### Information given
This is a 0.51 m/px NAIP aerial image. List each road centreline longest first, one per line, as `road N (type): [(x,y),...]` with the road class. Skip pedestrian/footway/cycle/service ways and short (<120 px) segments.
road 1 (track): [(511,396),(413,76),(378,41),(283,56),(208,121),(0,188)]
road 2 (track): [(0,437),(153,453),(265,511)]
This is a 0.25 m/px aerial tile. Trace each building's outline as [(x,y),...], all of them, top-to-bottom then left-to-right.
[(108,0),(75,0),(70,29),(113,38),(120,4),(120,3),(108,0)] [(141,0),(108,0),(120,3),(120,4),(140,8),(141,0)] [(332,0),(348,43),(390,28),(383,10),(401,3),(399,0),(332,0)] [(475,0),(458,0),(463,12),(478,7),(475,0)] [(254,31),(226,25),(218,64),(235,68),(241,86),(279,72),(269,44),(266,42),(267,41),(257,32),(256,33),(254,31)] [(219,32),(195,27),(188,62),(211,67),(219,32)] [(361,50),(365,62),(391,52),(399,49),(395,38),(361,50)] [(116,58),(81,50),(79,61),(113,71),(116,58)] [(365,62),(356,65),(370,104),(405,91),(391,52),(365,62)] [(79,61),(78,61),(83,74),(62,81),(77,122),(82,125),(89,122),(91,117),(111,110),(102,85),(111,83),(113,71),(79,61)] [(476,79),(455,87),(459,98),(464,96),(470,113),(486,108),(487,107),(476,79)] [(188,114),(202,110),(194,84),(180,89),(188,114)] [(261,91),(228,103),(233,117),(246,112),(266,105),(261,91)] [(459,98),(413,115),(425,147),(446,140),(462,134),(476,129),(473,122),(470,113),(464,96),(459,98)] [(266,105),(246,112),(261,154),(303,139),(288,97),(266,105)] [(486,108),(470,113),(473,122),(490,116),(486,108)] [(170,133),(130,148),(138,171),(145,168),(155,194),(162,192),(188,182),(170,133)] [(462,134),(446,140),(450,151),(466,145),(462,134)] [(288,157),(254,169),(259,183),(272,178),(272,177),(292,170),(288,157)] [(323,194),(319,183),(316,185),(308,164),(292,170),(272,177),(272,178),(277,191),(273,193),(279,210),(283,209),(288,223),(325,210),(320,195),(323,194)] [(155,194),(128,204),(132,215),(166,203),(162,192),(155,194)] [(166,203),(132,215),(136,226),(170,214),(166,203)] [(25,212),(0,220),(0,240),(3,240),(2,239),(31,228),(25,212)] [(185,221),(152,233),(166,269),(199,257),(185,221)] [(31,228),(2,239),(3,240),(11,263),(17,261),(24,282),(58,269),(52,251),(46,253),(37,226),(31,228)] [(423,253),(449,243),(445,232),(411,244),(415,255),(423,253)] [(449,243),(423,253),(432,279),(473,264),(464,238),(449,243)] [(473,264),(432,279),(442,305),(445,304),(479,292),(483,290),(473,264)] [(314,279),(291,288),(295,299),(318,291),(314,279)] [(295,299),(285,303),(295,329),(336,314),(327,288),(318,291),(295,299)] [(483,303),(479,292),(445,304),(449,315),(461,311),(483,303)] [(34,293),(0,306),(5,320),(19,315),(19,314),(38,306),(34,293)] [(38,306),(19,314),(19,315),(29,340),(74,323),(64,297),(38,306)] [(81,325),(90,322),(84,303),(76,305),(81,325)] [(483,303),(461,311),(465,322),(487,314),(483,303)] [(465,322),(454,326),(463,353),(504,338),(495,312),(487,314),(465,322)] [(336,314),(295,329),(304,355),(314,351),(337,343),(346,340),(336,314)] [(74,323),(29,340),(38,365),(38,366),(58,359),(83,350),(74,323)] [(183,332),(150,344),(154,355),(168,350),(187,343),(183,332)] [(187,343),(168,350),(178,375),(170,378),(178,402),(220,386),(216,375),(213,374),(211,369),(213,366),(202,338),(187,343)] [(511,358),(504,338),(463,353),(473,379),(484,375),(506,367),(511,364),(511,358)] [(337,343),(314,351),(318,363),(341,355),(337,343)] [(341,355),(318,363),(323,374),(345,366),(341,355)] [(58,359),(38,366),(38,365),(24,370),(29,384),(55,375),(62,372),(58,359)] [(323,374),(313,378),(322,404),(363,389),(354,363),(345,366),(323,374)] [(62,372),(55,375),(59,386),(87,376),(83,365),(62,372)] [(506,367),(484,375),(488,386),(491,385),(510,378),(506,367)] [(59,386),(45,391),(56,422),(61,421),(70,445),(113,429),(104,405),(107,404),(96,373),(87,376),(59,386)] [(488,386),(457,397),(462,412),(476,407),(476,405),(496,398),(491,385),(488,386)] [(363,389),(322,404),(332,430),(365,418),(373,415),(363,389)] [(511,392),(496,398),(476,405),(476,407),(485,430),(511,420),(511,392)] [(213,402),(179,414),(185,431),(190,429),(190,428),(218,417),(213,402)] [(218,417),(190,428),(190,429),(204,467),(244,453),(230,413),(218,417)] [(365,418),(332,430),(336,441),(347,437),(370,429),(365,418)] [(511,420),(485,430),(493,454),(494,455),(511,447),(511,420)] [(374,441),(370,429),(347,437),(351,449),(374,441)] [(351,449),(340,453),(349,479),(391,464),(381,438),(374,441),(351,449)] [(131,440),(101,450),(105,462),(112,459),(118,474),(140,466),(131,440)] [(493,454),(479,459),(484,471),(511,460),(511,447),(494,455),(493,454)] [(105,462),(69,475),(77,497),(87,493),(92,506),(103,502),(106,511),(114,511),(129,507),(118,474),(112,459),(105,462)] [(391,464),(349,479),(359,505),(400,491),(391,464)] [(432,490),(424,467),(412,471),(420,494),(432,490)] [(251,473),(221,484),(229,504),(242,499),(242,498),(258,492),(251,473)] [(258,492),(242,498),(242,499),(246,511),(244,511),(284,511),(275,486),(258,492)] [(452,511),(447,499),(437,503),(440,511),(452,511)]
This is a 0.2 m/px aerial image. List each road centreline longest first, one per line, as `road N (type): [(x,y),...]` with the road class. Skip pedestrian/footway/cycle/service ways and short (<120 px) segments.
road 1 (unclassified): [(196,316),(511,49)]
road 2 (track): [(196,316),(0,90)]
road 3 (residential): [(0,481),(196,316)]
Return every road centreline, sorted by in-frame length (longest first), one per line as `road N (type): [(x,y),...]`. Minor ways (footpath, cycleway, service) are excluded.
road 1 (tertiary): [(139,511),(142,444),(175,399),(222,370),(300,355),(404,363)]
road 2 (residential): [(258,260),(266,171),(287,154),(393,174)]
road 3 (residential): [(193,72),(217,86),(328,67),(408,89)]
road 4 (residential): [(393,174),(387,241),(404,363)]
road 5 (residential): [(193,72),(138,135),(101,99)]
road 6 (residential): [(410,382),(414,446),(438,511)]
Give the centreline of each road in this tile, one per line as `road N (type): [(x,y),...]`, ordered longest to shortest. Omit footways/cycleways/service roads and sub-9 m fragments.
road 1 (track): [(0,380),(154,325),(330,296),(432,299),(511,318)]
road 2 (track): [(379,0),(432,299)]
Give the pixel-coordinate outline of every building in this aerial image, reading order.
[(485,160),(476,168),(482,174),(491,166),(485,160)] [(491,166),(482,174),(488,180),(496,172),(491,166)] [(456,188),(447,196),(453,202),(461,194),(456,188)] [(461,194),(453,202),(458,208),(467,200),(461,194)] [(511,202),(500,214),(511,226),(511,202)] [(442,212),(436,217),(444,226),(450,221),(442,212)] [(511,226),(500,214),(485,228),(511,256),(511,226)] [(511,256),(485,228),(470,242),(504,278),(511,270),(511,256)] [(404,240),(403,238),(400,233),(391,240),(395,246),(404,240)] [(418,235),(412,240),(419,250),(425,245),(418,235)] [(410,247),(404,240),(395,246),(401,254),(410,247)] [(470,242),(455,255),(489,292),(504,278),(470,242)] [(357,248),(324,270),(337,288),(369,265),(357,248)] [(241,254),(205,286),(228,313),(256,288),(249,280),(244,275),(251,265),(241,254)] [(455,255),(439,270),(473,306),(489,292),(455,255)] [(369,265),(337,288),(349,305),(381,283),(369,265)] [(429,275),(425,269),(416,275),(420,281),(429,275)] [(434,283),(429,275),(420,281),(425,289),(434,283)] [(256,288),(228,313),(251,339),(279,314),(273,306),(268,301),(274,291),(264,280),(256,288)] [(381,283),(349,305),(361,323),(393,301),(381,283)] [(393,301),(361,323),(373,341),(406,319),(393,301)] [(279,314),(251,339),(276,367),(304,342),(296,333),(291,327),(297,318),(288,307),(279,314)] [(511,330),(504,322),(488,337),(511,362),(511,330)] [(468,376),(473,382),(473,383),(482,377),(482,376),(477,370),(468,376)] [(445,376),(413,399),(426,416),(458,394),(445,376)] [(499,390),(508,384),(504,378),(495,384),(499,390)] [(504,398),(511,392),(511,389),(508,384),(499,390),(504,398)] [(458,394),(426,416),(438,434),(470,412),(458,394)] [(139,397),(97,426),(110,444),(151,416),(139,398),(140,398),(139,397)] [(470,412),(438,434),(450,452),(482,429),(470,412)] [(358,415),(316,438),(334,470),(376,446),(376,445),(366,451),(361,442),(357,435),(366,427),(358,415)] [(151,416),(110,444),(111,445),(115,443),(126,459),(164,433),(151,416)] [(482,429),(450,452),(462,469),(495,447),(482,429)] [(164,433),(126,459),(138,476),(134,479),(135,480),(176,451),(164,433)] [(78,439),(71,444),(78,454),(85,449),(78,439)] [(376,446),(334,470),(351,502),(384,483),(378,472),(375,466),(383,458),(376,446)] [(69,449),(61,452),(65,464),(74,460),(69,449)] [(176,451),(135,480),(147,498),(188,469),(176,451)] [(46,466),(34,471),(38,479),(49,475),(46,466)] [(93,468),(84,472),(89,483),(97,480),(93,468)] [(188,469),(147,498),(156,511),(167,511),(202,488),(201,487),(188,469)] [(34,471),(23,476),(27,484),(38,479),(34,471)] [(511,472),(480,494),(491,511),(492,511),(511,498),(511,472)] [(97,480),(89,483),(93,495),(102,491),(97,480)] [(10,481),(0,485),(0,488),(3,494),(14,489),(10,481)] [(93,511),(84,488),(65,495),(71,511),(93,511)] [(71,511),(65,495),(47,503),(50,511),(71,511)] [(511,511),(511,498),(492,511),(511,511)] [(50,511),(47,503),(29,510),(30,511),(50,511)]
######
To do ▸ Write out the entries again from their first line through the line that contains "This is a 0.25", with that line included.

Response to this exercise ▸
This is a 0.51 m/px NAIP aerial image. List each road centreline longest first, one per line, as `road N (type): [(x,y),...]` with the road class. Skip pedestrian/footway/cycle/service ways and short (<120 px) segments.
road 1 (track): [(511,396),(413,76),(378,41),(283,56),(208,121),(0,188)]
road 2 (track): [(0,437),(153,453),(265,511)]
This is a 0.25 m/px aerial tile. Trace each building's outline as [(x,y),...], all of them, top-to-bottom then left-to-right.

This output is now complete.